-------- Data shown --------
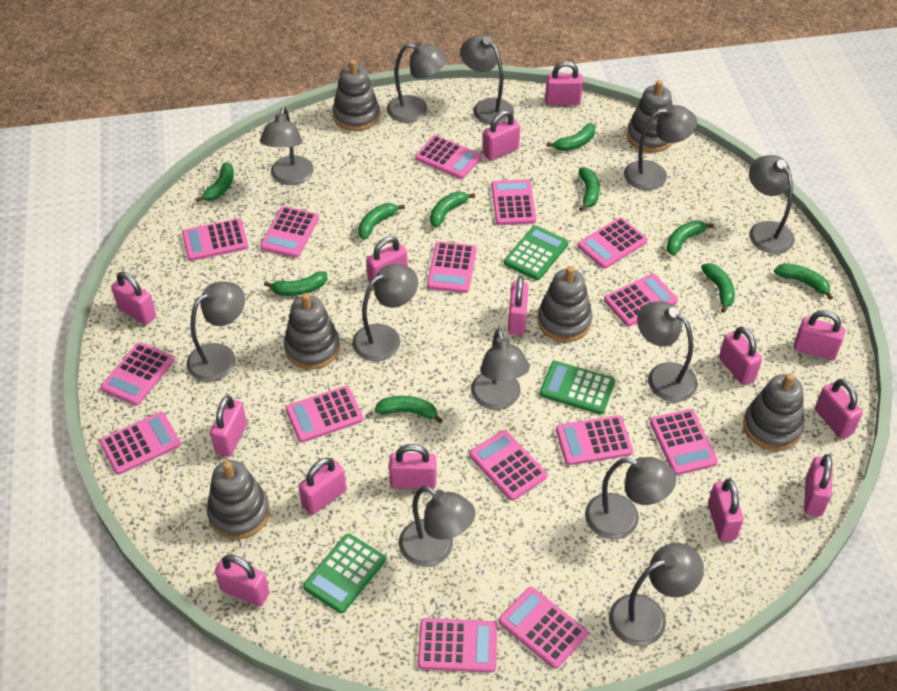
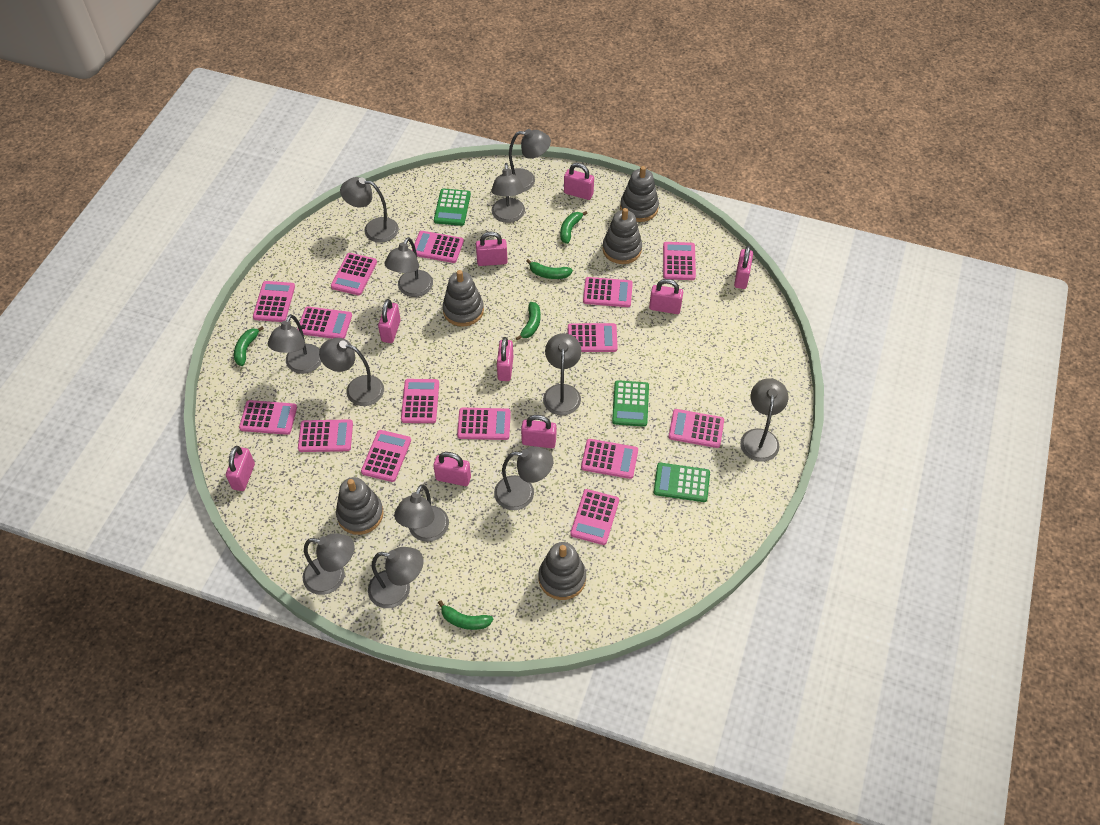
green banana: 10 -> 5
grey stacking toy: 6 -> 5
pink padlock: 14 -> 9

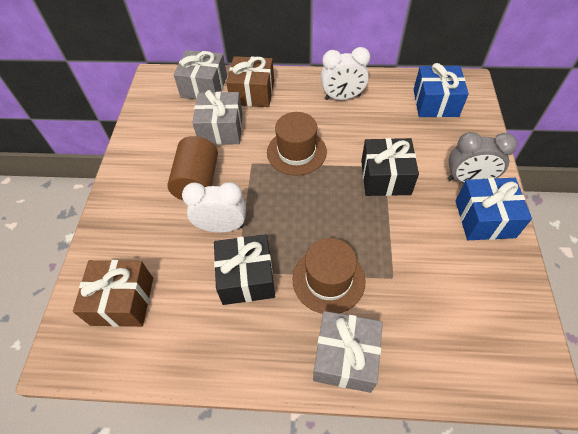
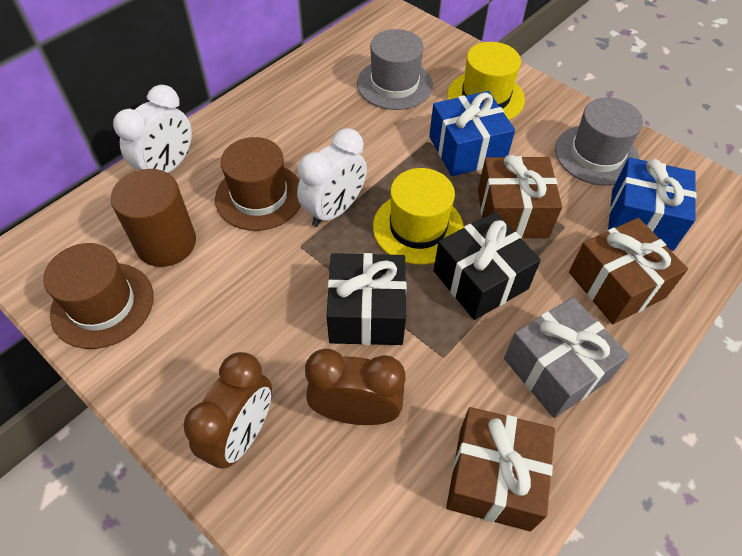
brown clock: 0 -> 2
brown gift: 2 -> 3
grey clock: 1 -> 0
grey gift: 3 -> 1
grey hat: 0 -> 2
yellow hat: 0 -> 2

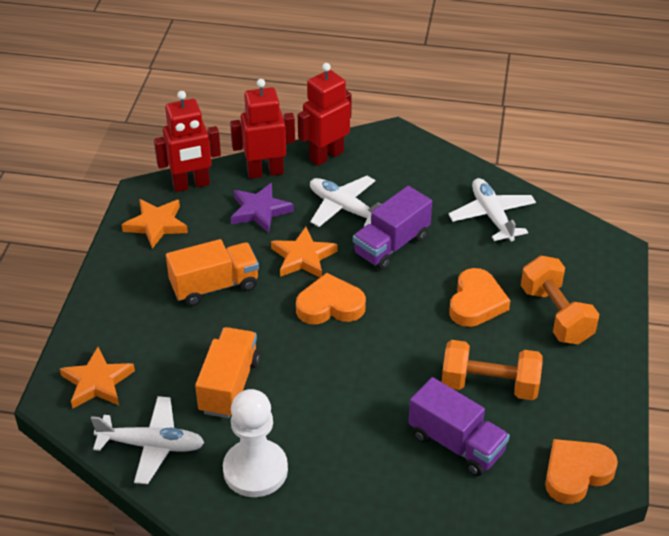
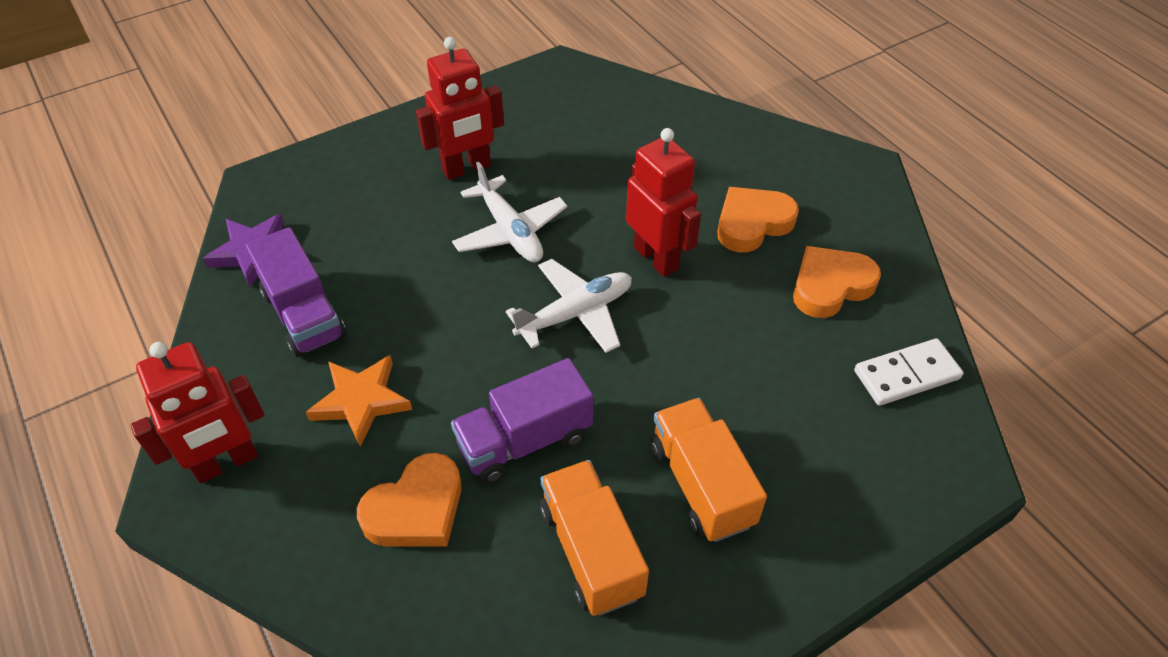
orange dumbbell: 2 -> 0
orange star: 3 -> 1
white domino: 0 -> 1
white pawn: 1 -> 0
white plane: 3 -> 2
--------
=== Work to complete ===
Write out the lines beginning at the line with "yellow hat: 0 -> 2" and ending at the last line of the entries. Include no pictures.

=== Task result ===
yellow hat: 0 -> 2

orange dumbbell: 2 -> 0
orange star: 3 -> 1
white domino: 0 -> 1
white pawn: 1 -> 0
white plane: 3 -> 2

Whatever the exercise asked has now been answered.